With pictures left out, output exactly the lines from the line holding "white arrow: moved 52 px up" through the end of the data, both included.

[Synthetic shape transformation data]
────────────────

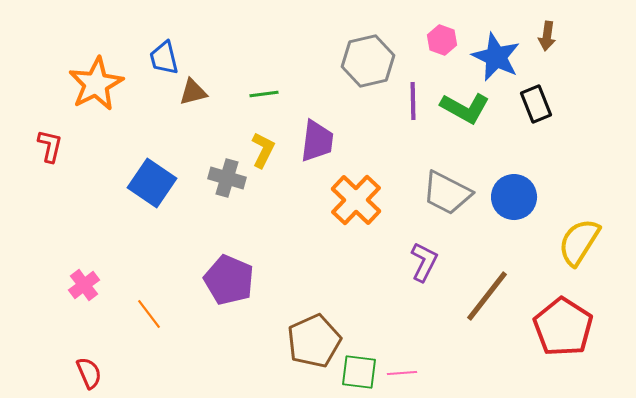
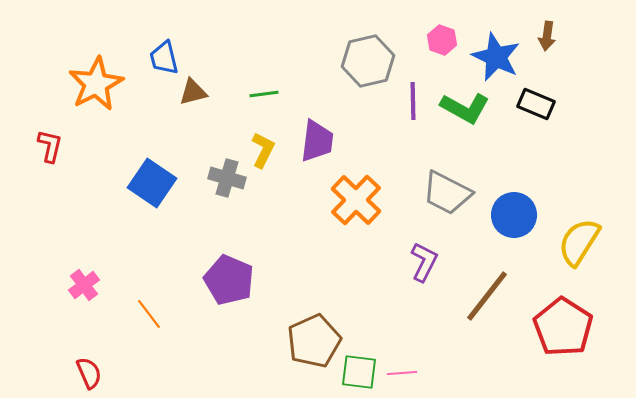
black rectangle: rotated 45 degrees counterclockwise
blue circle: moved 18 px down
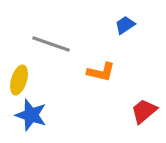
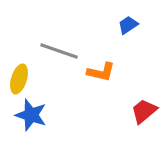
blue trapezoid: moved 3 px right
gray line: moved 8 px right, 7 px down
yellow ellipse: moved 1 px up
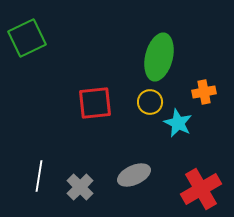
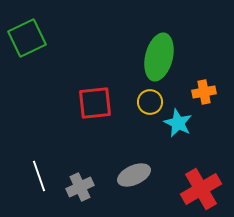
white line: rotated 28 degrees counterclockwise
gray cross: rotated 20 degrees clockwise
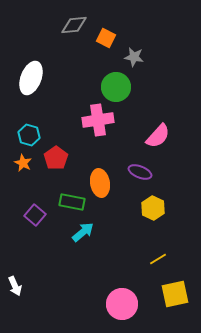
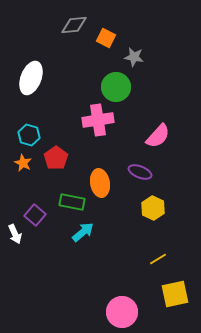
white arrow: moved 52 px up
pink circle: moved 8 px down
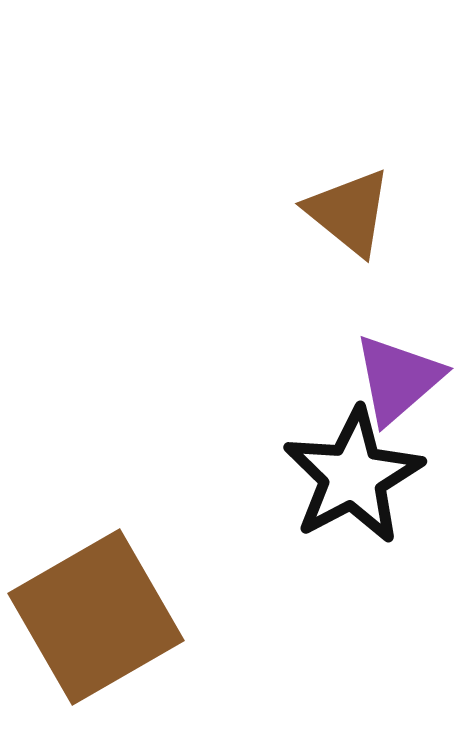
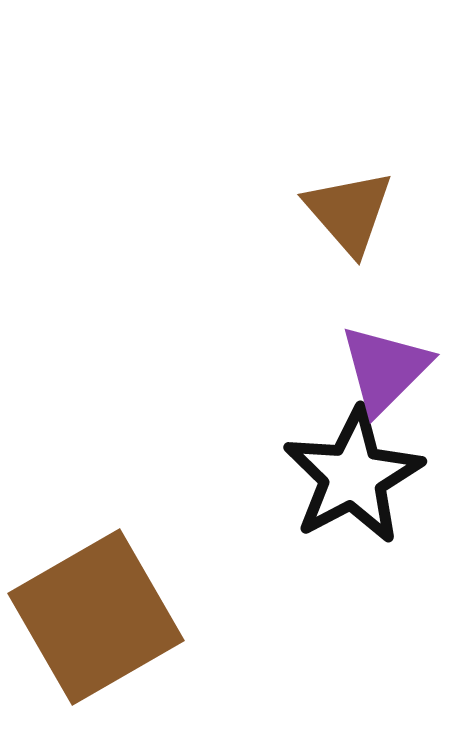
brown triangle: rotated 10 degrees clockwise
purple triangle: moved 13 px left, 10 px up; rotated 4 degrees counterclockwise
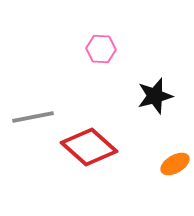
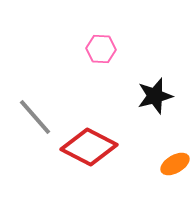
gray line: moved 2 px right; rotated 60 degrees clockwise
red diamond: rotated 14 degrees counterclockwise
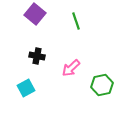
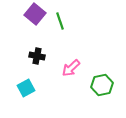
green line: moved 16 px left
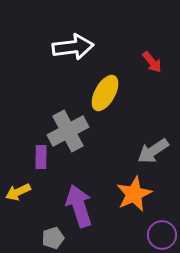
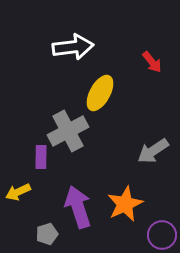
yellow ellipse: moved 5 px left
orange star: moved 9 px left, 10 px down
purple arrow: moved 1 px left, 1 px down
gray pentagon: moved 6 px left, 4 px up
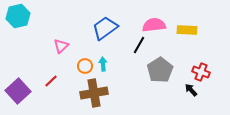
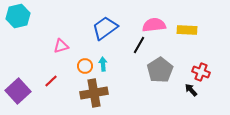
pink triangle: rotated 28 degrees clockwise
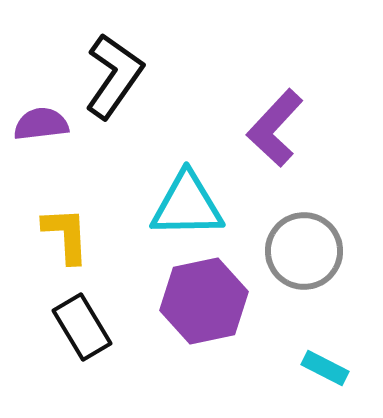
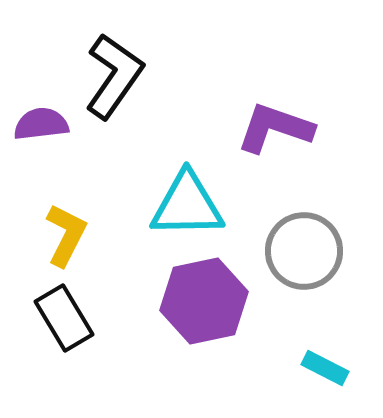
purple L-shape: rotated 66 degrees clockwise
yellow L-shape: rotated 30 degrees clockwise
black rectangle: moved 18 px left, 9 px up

────────────────

Solution →
white arrow: moved 52 px up
pink circle: moved 8 px down
brown triangle: rotated 10 degrees clockwise
purple triangle: moved 13 px left, 10 px up; rotated 4 degrees counterclockwise
gray line: moved 2 px right; rotated 60 degrees clockwise
red diamond: rotated 14 degrees counterclockwise
green line: moved 16 px left
yellow ellipse: moved 5 px left
orange star: moved 9 px left, 10 px down
purple arrow: moved 1 px left, 1 px down
gray pentagon: moved 6 px left, 4 px up
pink triangle: rotated 28 degrees clockwise
purple L-shape: rotated 66 degrees clockwise
yellow L-shape: rotated 30 degrees clockwise
black rectangle: moved 18 px left, 9 px up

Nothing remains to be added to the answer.